#### WHAT IS BEING ASKED:
From the data, extract every line that contains the string "italic", copying each one in full.

■ ■ ■

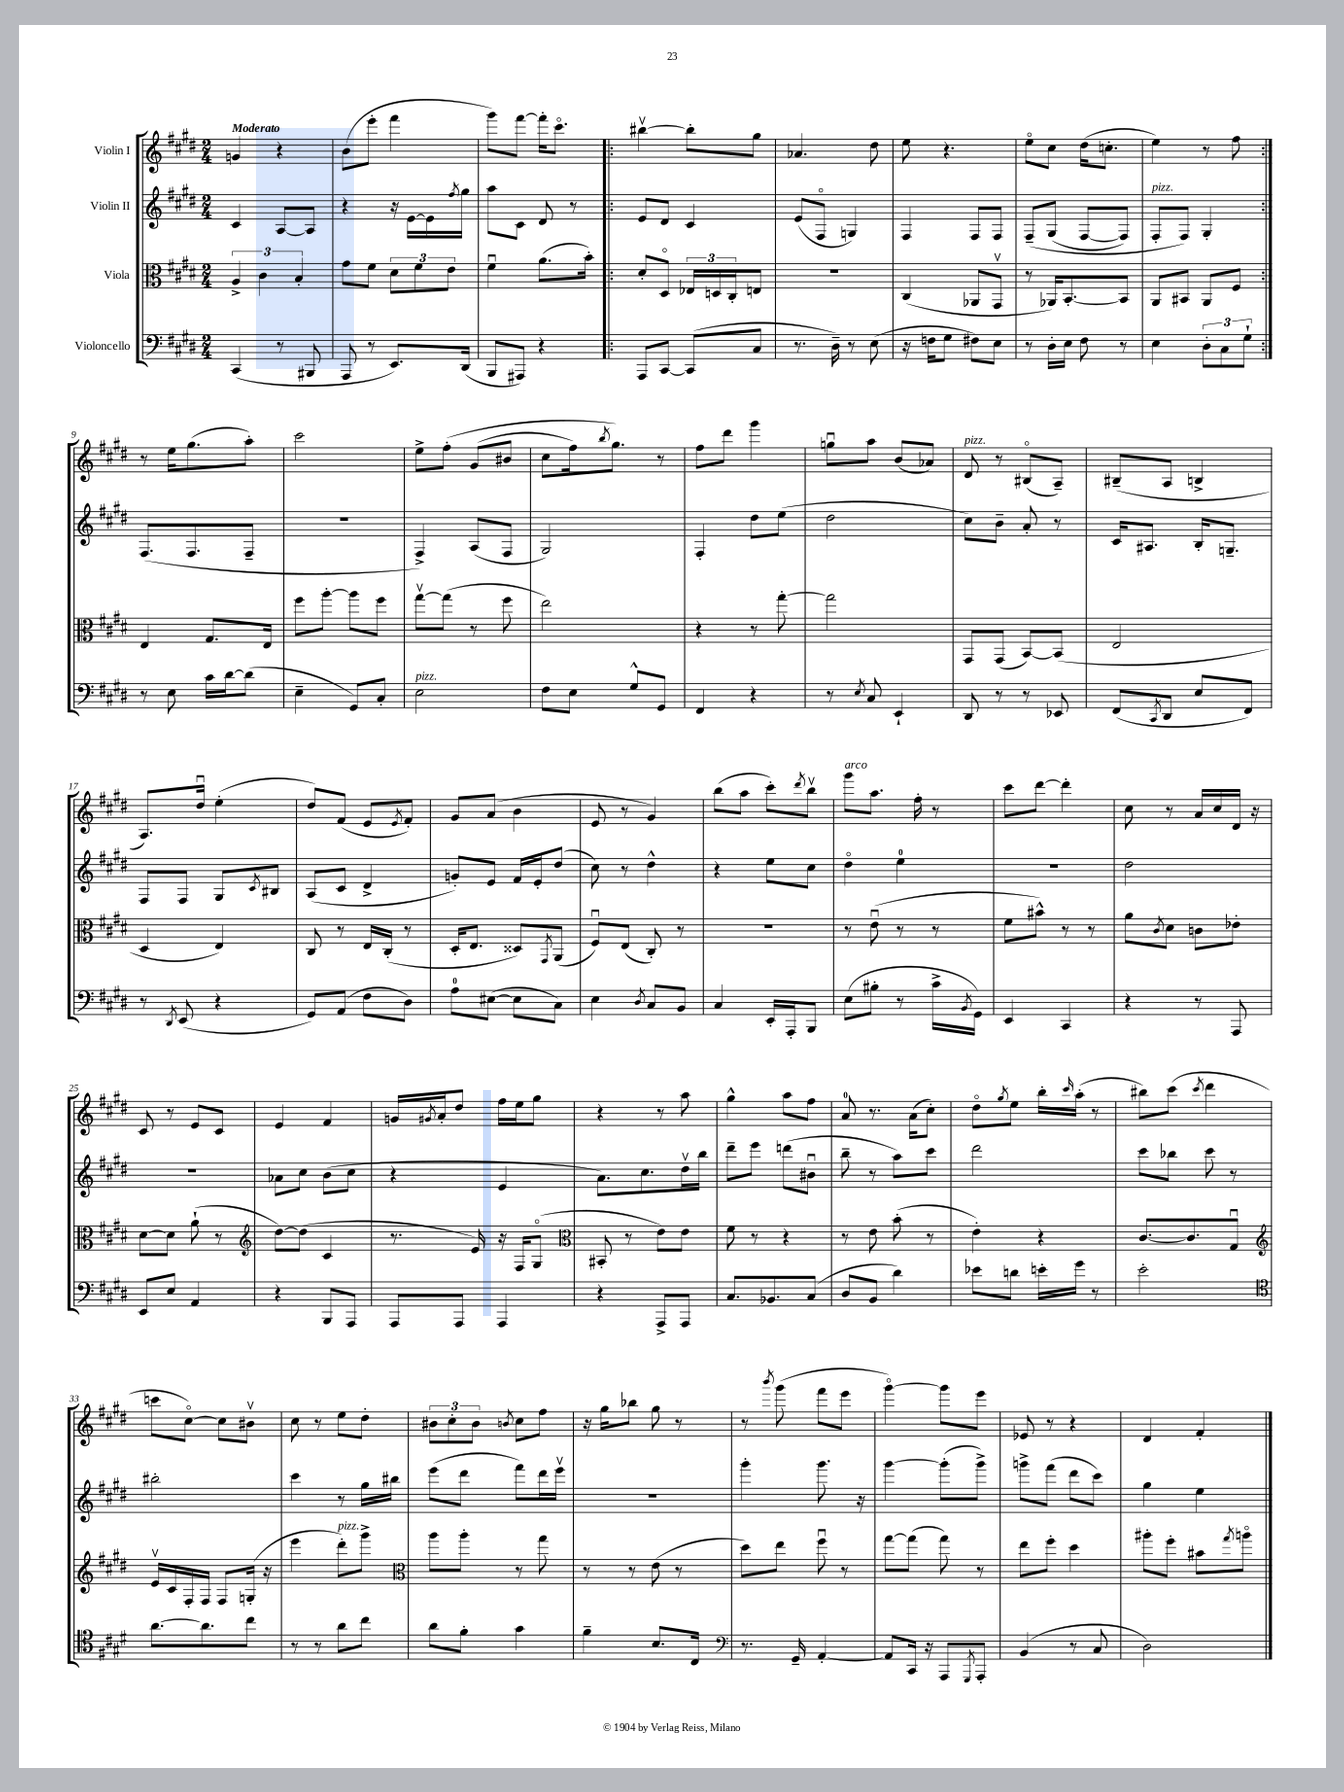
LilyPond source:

<<
\new StaffGroup <<
\new Staff = "s0" \with { instrumentName = "Violin I" } {
    \clef treble \key e \major \numericTimeSignature \time 2/4 \tempo "Moderato"
    g'4 r4 |
    b'8( e'''8-. fis'''4 |
    gis'''8) fis'''8~ fis'''16-. cis'''8.\flageolet |
    \repeat volta 2 { bis''4~\upbow bis''8-. gis''8 |
    aes'4. dis''8 |
    e''8 r4. |
    e''8\flageolet cis''8 dis''16( c''8.-. |
    e''4) r8 fis''8 | }
    r8 e''16 gis''8.( a''8-.) |
    cis'''2 |
    e''8-> fis''8-.\( gis'8( bis'8 |
    cis''8 fis''16) \acciaccatura { b''8 } gis''8.\) r8 |
    fis''8 dis'''8 gis'''4 |
    g''8\downbow a''8 b'8( aes'8) |
    dis'8^\markup { \italic "pizz." } r8 bis8\flageolet( a8--) |
    bis8--( a8 b4-> |
    a8.) dis''16\downbow e''4-.( |
    dis''8) fis'8( e'8 \acciaccatura { e'8 } fis'8-.) |
    gis'8 a'8( b'4 |
    e'8 r8 gis'4) |
    b''8( a''8 cis'''8-.) \acciaccatura { dis'''8 } b''8\upbow |
    gis'''8^\markup { \italic "arco" } a''8. fis''16-. r8 |
    cis'''8 dis'''8~ dis'''4-. |
    cis''8 r8 a'16 cis''16 dis'16 r16 |
    cis'8 r8 e'8 cis'8 |
    e'4 fis'4 |
    g'16 \acciaccatura { gis'8 } a'16-. dis''8 fis''16 e''16 gis''8 |
    r4 r8 a''8 |
    gis''4-^ a''8 fis''8 |
    a'8-0 r8. a'16( cis''8-.) |
    dis''8\flageolet \acciaccatura { gis''8 } e''8 b''16-. \grace { cis'''16 } a''16-.( r8 |
    bis''8) cis'''8( \acciaccatura { cis'''8 } dis'''4 |
    c'''8 cis''8~\flageolet) cis''8 bis'8\upbow |
    cis''8 r8 e''8 dis''8-. |
    \tuplet 3/2 { bis'8 cis''8-. bis'8 } \acciaccatura { b'8 } cis''8 fis''8 |
    r16 gis''16 bes''8 gis''8 r8 |
    r8 \acciaccatura { b'''8 } gis'''8( fis'''8 e'''8 |
    gis'''4~\flageolet) gis'''8 e'''8 |
    ees'8 r8 r4 |
    dis'4 fis'4-. \bar "|." |
}
\new Staff = "s1" \with { instrumentName = "Violin II" } {
    \clef treble \key e \major \numericTimeSignature \time 2/4
    cis'4 a8~ a8 |
    r4 r16 e'16~ e'16 \acciaccatura { fis''8 } gis''16 |
    a''8 cis'8 dis'8 r8 |
    \repeat volta 2 { e'8 dis'8 cis'4 |
    e'8( fis8\flageolet g4) |
    fis4 fis8 fis8 |
    fis8--\( gis8( fis8~ fis8) |
    fis8-.^\markup { \italic "pizz." } fis8\) gis4-. | }
    fis8.( fis8. fis8-- |
    r2 |
    fis4->) a8( fis8 |
    gis2) |
    fis4-. dis''8 e''8( |
    dis''2 |
    cis''8) b'8-- a'8-. r8 |
    cis'16 ais8. b16-. g8.-- |
    fis8 fis8 gis8 \acciaccatura { cis'8 } bis8 |
    a8( cis'8 dis'4-> |
    g'8-.) e'8 fis'16 e'16-. dis''8( |
    cis''8) r8 dis''4-^ |
    r4 e''8 cis''8 |
    dis''4\flageolet e''4-0 |
    R2 |
    dis''2 |
    R2 |
    aes'8 cis''8 b'8( cis''8 |
    r4 e'4 |
    a'8.) cis''8. dis''16\upbow b''16 |
    dis'''8-- e'''8 d'''8( bis'8\downbow |
    b''8-- r8 a''8) cis'''8 |
    dis'''2 |
    cis'''8 bes''8 cis'''8 r8 |
    bis''2-. |
    cis'''4 r8 gis''16 bis''16 |
    e'''8( dis'''8 fis'''8) dis'''16 e'''16\upbow |
    R2 |
    gis'''4-. gis'''8. r16 |
    gis'''4~ gis'''8-.( gis'''8->) |
    g'''8-> fis'''8( dis'''8 cis'''8) |
    gis''4 e''4 \bar "|." |
}
\new Staff = "s2" \with { instrumentName = "Viola" } {
    \clef alto \key e \major \numericTimeSignature \time 2/4
    \tuplet 3/2 { a4-> cis'4 b4-. } |
    gis'8 fis'8 \tuplet 3/2 { dis'8 fis'8 e'8 } |
    fis'4\downbow a'8.( b'16-.) |
    \repeat volta 2 { dis'8-. dis8\flageolet \tuplet 3/2 { ees16 d16 cis16-. } e8 |
    r2 |
    cis4( aes,8 gis,8\upbow |
    r8 aes,16) b,8.~-. b,8 |
    a,8 bis,8 a,8 fis8 | }
    e4 gis8. e16 |
    fis''8 a''8~-. a''8 fis''8 |
    gis''8~\upbow gis''8( r8 fis''8 |
    e''2) |
    r4 r8 gis''8~-. |
    gis''2 |
    gis,8 gis,8( b,8~) b,8( |
    e2 |
    dis4 e4) |
    cis8 r8 e16 cis16-.( r8 |
    dis16-. e8. disis8) \acciaccatura { gis,8 } a,8( |
    fis8\downbow) e8( cis8-.) r8 |
    R2 |
    r8 e'8\downbow( r8 r8 |
    fis'8 bis'8-^) r8 r8 |
    a'8 \acciaccatura { cis'8 } dis'8 c'8 ees'8-. |
    dis'8~ dis'8 a'8-!( r8 |
    \clef treble dis''8~) dis''8( cis'4 |
    r8. e'16) r16 fis16 gis8\flageolet( |
    \clef alto bis,8-. r8 e'8) e'8 |
    fis'8 r8 r4 |
    r8 e'8 b'8-.( r8 |
    e'4-.) r4 |
    cis'8.~ cis'8. gis8\downbow |
    \clef treble e'16\upbow cis'16 fis16-. fis16 fis8 g16-.( r16 |
    e'''4 dis'''8-.^\markup { \italic "pizz." }) gis'''8-> |
    \clef alto a''8 a''8-. r8 gis''8 |
    r8 r8 e'8( r8 |
    dis''8) e''8 fis''8\downbow r8 |
    gis''8~ gis''8( gis''8) r8 |
    e''8 fis''8-. dis''4 |
    ais''8-. fis''8-. bis'8 \acciaccatura { gis''8 } a''8\flageolet \bar "|." |
}
\new Staff = "s3" \with { instrumentName = "Violoncello" } {
    \clef bass \key e \major \numericTimeSignature \time 2/4
    cis,4( r8 bis,,8 |
    a,,8 r8 e,8.) dis,16( |
    b,,8 ais,,8) r4 |
    \repeat volta 2 { a,,8 cis,8~ cis,8( cis8 |
    r8. dis16--) r8 e8( |
    r16 f16 gis8 fis8) e8 |
    r8 dis16-. e16 fis8 r8 |
    e4 \tuplet 3/2 { dis8-. cis8 gis8-! } | }
    r8 e8 cis'16 dis'16~ dis'8( |
    e4-- gis,8) cis8-. |
    e2^\markup { \italic "pizz." } |
    fis8 e8 gis8-^ gis,8 |
    fis,4 r4 |
    r8 \acciaccatura { e8 } cis8 e,4-! |
    dis,8 r8 r8 ees,8 |
    fis,8( \acciaccatura { cis,8 } dis,8 e8 fis,8) |
    r8 \acciaccatura { dis,8 } e,8( r4 |
    gis,8) a,8( fis8 dis8) |
    a8-0 eis8~( eis8 cis8) |
    e4 \acciaccatura { dis8 } cis8 b,8 |
    cis4 e,16-. a,,16-. b,,8 |
    e8( bis8-. r8 cis'16-> \acciaccatura { b,8 } gis,16) |
    e,4 cis,4 |
    r4 r8 a,,8 |
    e,8 e8 a,4 |
    r4 b,,8 a,,8 |
    a,,8 a,,8 a,,4 |
    r4 a,,8-> a,,8 |
    cis8. bes,8. cis8( |
    dis8 b,8 dis'4) |
    ees'8 d'8 e'16-. gis'16 r8 |
    e'2-. |
    \clef tenor a'8.~ a'8. cis''8 |
    r8 r8 a'8 cis''8 |
    a'8 fis'8-. gis'4 |
    fis'4-- b8. cis16 |
    \clef bass r8. gis,16-- a,4~-. |
    a,8 cis,16 r16 a,,8 \acciaccatura { gis,,8 } a,,8-. |
    b,4( r8 cis8 |
    dis2) \bar "|." |
}
>>
>>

■ ■ ■

#### SOLUTION:
    dis'8^\markup { \italic "pizz." } r8 bis8\flageolet( a8--) |
    gis'''8^\markup { \italic "arco" } a''8. fis''16-. r8 |
    fis8-.^\markup { \italic "pizz." } fis8\) gis4-. | }
    e'''4 dis'''8-.^\markup { \italic "pizz." }) gis'''8-> |
    e2^\markup { \italic "pizz." } |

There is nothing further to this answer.